→ **Record set**:
☆ ☆ ☆
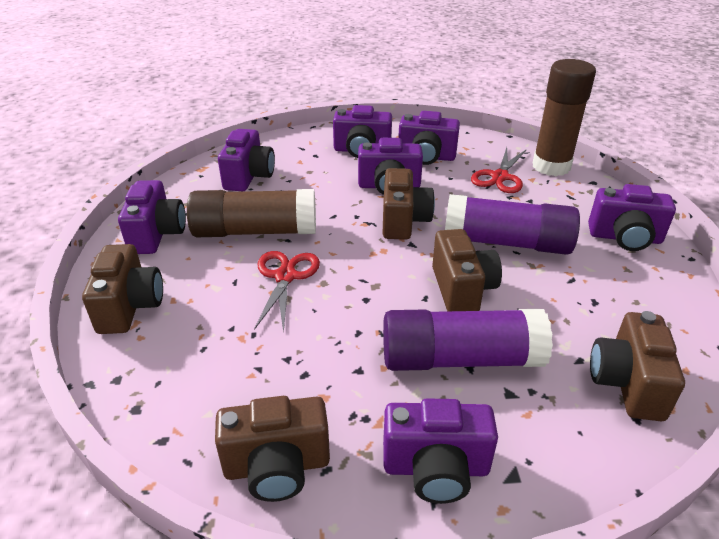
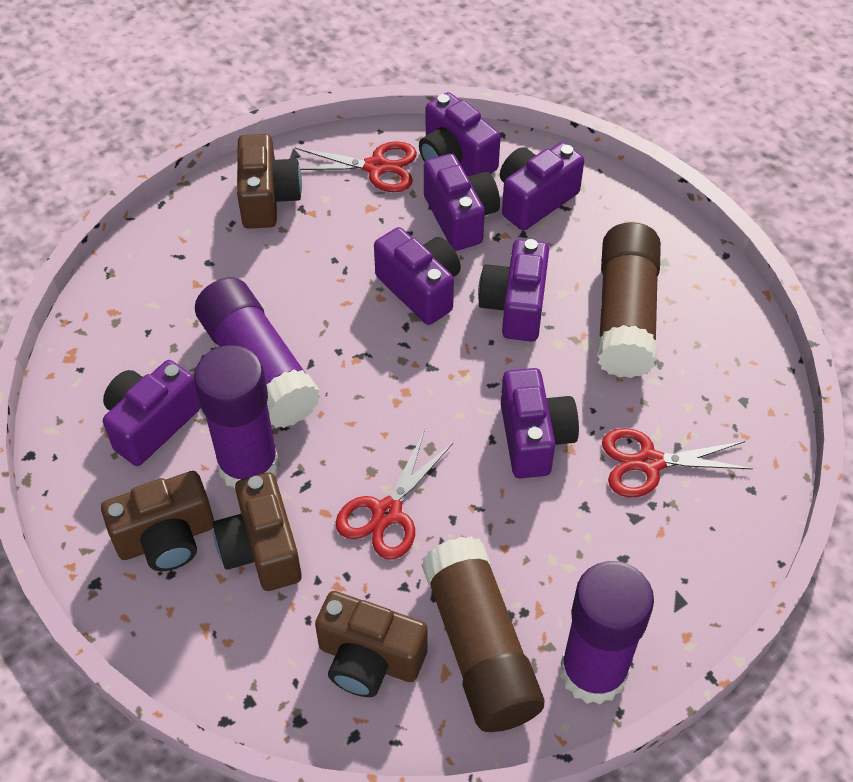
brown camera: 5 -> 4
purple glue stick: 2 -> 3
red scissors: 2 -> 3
☆ ☆ ☆
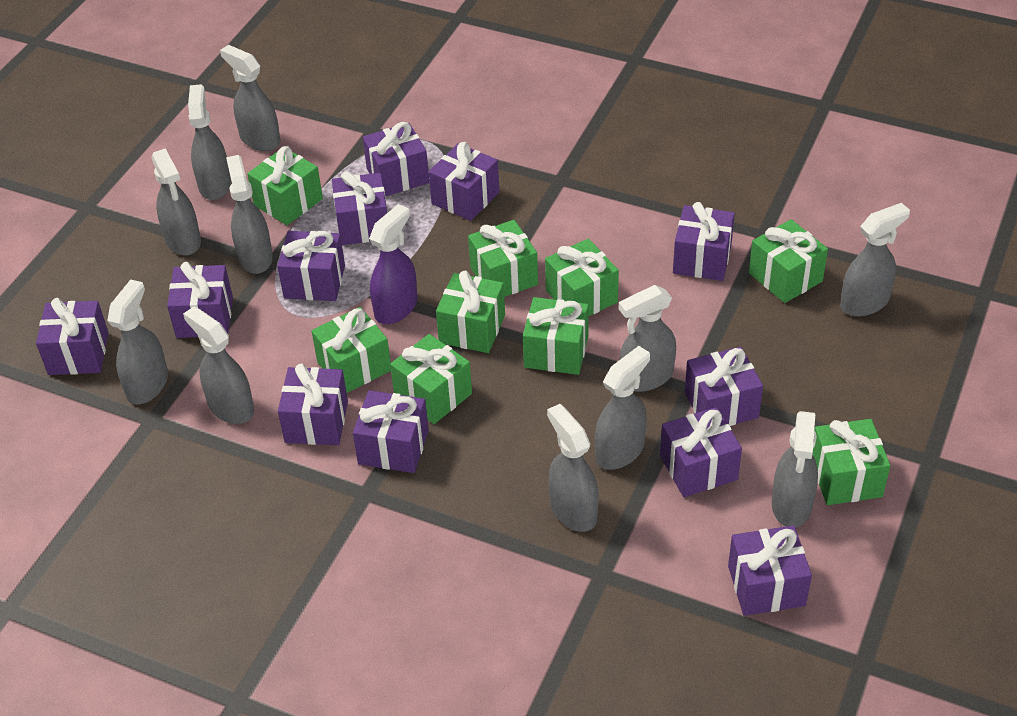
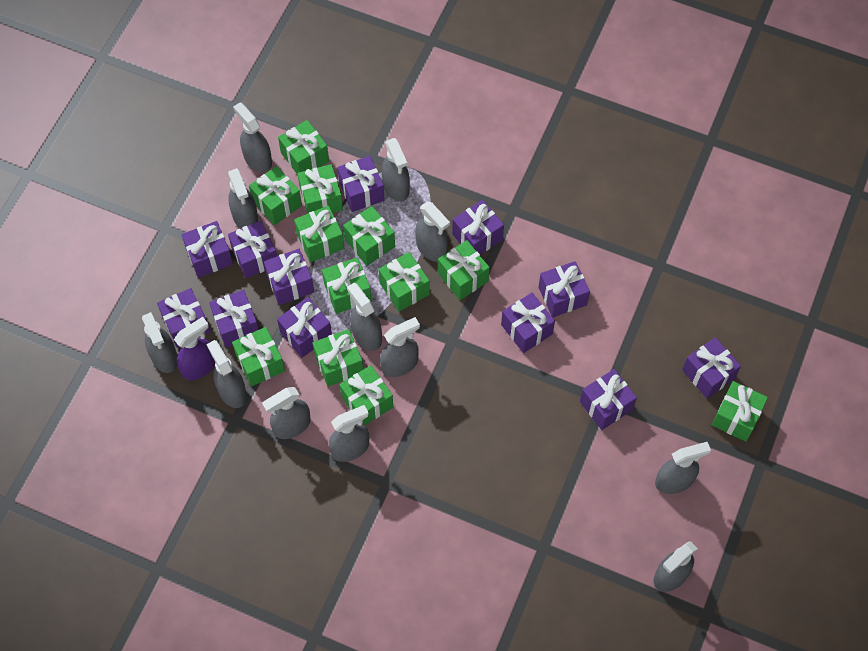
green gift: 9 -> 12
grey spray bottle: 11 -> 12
☆ ☆ ☆
→ **Exercise objective**: The response should hold exactly the lines starting at the line with "brown camera: 5 -> 4" and ending at the line with "red scissors: 2 -> 3", and no other line of the material above.

→ **Exercise solution**:
brown camera: 5 -> 4
purple glue stick: 2 -> 3
red scissors: 2 -> 3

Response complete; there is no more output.